WHAT YOU ARE ASKED TO DO: Reproduce the items below verbatim, beginning with their first line and continuing through the line that contains "16: (280, 273)", with both of those lines included.

DATA EXTRACT:
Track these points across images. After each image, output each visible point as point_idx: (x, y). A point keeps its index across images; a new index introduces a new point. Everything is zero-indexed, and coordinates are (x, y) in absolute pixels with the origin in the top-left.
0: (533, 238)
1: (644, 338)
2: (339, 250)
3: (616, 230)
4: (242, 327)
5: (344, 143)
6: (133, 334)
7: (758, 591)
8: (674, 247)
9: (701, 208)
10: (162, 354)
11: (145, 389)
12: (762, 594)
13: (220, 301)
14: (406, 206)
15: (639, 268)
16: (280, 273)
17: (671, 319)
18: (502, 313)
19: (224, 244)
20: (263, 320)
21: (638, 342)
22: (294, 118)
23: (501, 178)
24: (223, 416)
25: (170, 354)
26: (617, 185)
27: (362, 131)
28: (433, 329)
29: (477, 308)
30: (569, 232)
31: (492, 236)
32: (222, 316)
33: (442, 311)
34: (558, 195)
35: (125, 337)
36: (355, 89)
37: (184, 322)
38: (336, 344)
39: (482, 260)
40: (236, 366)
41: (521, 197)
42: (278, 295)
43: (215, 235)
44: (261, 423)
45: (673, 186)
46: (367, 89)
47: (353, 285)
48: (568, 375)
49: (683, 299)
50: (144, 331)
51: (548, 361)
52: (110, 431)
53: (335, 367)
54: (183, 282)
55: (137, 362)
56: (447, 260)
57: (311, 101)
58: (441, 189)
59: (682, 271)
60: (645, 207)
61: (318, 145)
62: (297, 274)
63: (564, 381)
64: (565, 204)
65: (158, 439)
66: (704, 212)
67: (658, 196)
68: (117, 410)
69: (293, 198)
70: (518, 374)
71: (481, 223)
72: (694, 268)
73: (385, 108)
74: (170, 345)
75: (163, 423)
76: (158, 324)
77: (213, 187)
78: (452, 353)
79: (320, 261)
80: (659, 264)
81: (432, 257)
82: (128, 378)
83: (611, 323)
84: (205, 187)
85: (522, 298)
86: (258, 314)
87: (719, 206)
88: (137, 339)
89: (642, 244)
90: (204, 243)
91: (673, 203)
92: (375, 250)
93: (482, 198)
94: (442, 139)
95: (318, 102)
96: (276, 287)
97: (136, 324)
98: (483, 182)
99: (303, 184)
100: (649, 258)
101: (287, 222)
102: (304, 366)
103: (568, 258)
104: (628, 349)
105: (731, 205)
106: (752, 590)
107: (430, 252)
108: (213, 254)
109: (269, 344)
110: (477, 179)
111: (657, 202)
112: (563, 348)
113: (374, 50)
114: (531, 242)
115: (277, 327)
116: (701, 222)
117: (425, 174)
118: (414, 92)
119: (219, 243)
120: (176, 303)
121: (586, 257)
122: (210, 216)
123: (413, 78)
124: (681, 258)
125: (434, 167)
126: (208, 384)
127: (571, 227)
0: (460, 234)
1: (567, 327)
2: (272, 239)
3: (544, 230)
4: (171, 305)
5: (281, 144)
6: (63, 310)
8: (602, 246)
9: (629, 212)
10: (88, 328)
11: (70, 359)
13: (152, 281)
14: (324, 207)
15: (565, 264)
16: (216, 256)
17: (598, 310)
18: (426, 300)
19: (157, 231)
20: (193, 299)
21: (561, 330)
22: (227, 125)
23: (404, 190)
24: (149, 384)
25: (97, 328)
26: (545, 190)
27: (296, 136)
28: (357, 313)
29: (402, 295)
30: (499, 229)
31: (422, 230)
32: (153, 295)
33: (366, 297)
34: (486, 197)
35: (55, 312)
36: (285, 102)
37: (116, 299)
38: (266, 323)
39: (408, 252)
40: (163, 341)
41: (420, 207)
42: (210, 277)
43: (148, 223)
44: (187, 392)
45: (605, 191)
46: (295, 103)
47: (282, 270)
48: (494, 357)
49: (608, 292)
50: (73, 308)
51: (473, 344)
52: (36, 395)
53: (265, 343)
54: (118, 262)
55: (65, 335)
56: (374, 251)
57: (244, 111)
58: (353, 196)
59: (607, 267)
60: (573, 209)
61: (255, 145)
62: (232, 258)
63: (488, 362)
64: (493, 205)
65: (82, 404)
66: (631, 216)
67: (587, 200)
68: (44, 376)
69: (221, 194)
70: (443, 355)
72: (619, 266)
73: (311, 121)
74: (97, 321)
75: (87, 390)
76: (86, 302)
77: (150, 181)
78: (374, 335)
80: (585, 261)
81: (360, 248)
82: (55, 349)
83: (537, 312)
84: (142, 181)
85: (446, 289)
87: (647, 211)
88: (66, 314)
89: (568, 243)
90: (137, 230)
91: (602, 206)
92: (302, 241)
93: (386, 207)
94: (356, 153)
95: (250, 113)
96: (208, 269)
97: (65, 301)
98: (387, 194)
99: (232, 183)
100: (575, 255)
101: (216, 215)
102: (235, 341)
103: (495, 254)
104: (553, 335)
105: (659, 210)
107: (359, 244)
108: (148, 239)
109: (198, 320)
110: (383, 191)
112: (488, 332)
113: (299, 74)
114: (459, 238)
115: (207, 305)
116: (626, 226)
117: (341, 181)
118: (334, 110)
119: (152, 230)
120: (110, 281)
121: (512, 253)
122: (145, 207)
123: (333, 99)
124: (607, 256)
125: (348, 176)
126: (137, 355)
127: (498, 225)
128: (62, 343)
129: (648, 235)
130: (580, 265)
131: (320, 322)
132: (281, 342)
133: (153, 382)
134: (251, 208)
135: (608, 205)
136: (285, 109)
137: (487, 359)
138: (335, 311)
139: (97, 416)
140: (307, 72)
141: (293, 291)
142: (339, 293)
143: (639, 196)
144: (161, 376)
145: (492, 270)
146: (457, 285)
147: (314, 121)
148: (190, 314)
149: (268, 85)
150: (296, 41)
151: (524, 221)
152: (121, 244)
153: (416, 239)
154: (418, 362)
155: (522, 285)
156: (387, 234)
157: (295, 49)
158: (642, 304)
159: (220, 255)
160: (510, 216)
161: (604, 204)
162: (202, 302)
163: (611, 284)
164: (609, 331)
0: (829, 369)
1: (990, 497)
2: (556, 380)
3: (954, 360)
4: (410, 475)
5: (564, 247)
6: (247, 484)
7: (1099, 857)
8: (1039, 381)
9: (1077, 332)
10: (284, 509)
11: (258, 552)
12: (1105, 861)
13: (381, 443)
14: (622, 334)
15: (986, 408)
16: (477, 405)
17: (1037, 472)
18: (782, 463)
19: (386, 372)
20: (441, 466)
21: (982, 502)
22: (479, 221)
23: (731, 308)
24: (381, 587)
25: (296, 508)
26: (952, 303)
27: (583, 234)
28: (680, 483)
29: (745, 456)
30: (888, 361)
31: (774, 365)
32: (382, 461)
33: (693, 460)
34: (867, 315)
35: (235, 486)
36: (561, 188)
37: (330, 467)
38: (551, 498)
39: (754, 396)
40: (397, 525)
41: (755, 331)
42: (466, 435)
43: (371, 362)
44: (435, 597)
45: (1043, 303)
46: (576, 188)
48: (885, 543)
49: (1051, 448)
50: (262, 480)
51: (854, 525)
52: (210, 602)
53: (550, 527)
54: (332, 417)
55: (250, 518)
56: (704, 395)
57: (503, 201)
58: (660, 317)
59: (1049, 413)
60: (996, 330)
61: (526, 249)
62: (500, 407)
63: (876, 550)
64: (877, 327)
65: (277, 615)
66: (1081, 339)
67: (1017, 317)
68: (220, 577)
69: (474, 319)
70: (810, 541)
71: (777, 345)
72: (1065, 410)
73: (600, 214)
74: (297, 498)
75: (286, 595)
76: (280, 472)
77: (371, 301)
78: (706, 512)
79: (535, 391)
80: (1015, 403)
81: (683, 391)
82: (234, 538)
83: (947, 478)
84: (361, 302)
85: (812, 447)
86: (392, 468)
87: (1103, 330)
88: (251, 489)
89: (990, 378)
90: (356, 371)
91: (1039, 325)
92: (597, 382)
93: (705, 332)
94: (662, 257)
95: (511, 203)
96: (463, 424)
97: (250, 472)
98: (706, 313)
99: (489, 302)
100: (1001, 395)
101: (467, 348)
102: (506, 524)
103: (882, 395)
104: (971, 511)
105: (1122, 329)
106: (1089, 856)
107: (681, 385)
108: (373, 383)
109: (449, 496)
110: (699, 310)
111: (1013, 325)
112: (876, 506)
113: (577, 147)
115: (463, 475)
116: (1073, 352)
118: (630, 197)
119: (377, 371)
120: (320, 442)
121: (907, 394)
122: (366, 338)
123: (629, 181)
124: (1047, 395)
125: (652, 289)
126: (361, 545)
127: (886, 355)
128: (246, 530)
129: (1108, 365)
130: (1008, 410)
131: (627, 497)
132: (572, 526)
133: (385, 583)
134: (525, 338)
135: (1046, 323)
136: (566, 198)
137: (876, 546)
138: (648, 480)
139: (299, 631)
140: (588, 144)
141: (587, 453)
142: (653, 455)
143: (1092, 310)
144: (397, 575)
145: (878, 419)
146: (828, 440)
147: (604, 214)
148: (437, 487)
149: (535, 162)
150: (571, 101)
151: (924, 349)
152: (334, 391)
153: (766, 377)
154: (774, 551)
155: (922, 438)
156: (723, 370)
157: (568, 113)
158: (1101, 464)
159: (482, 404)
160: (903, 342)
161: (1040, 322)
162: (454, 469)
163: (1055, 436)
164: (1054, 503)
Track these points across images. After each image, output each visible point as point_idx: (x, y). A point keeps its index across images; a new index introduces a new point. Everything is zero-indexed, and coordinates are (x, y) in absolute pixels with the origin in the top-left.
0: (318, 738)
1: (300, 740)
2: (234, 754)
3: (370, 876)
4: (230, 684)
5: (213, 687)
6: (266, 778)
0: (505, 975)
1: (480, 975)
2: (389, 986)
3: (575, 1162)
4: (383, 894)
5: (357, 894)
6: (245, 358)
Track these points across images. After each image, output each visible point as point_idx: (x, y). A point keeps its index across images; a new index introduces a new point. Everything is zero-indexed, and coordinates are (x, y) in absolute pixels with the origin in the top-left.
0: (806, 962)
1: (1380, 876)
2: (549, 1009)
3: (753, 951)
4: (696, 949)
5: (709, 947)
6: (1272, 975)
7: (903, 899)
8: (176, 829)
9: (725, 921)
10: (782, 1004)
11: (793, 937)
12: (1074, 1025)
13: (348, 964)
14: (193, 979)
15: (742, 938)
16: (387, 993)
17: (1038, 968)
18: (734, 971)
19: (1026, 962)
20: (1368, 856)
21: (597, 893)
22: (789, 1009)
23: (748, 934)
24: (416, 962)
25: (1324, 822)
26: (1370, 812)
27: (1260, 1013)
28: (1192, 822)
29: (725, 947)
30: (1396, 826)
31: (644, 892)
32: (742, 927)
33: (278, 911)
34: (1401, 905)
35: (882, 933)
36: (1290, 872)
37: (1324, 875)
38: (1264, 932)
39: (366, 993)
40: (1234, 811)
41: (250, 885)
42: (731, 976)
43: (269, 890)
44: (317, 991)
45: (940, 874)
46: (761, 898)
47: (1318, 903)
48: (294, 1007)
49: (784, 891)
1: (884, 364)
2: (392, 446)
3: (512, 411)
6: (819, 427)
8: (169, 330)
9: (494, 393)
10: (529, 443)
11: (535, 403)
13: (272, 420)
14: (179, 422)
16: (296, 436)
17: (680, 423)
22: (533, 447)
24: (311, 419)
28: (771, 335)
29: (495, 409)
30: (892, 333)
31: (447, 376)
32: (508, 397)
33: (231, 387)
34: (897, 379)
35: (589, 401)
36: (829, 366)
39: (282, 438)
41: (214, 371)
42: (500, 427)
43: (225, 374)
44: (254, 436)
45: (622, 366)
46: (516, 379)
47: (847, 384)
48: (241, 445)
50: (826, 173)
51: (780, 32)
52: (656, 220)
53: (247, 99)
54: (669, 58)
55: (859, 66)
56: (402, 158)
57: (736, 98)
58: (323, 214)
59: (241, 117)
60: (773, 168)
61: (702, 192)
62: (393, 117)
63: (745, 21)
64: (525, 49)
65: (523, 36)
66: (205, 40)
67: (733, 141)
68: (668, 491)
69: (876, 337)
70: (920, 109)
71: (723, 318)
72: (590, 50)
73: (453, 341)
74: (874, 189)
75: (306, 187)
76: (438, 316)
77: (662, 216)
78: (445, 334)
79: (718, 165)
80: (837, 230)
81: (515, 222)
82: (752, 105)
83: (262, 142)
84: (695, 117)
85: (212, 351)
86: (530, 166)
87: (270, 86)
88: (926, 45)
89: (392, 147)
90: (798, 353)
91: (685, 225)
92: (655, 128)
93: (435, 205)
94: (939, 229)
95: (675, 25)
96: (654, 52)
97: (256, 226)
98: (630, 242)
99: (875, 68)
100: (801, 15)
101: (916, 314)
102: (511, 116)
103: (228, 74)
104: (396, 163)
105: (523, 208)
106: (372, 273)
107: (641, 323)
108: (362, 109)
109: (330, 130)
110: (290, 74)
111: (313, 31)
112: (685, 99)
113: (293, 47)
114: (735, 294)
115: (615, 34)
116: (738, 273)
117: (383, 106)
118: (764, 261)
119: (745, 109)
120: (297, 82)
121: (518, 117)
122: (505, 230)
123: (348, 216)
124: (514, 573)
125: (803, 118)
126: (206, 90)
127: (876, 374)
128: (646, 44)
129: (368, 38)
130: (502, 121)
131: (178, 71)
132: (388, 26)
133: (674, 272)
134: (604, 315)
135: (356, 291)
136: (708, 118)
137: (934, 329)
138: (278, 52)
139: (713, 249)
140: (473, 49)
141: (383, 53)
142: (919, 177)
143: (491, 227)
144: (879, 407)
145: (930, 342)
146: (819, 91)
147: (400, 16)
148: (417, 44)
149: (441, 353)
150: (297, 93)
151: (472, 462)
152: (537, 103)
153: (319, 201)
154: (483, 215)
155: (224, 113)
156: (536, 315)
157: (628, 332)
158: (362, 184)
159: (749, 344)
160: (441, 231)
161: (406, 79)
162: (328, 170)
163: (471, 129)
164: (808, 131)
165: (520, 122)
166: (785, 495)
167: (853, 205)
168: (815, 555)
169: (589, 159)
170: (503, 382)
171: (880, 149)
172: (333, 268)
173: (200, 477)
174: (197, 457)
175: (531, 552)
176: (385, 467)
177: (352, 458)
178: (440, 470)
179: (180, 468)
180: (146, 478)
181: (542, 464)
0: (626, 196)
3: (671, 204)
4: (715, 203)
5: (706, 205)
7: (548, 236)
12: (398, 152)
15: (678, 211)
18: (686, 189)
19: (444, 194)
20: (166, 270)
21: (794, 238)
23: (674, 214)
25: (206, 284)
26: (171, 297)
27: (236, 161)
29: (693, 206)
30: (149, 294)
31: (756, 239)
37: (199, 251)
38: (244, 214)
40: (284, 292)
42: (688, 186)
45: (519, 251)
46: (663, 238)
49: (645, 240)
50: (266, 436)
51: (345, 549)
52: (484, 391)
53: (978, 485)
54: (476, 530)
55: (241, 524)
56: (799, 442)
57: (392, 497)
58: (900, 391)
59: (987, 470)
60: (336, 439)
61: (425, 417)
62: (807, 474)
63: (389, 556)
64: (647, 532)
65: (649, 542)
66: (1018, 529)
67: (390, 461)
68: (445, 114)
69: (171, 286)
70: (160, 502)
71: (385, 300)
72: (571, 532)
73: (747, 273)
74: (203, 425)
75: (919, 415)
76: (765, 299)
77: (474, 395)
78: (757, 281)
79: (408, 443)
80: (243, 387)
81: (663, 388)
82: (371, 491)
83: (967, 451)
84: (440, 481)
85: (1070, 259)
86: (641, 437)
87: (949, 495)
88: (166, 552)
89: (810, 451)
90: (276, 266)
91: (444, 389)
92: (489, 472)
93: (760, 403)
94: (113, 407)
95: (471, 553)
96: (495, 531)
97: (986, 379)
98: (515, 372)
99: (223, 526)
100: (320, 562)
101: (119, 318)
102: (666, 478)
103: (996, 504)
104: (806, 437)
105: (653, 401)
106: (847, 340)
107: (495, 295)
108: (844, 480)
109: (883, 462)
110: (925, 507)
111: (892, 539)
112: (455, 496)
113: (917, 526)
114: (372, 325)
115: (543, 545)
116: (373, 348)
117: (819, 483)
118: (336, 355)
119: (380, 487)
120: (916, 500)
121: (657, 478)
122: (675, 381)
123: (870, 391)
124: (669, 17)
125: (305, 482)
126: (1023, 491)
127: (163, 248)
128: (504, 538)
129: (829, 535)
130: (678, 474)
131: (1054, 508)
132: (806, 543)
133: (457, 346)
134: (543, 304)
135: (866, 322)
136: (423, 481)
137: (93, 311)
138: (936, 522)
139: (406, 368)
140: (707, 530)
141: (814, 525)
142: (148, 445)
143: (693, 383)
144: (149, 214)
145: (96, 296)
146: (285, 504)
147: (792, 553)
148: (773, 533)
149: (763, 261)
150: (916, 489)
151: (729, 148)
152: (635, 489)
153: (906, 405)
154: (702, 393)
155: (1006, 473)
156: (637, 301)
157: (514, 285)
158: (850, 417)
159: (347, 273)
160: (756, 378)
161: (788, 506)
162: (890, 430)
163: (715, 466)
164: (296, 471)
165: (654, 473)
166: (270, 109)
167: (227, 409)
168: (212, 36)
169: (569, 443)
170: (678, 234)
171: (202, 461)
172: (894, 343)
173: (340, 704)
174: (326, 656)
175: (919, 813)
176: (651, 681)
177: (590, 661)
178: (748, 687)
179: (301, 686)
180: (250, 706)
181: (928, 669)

THE SOLUTION:
Track these points across images. After each image, output each visible point as point_idx: (x, y). A point keeps its index across images; a new index introduces a new point. Everything is zero-indexed, and coordinates are (x, y) in absolute pixels with the origin in the top-left.
0: (533, 238)
1: (644, 338)
2: (339, 250)
3: (616, 230)
4: (242, 327)
5: (344, 143)
6: (133, 334)
7: (758, 591)
8: (674, 247)
9: (701, 208)
10: (162, 354)
11: (145, 389)
12: (762, 594)
13: (220, 301)
14: (406, 206)
15: (639, 268)
16: (280, 273)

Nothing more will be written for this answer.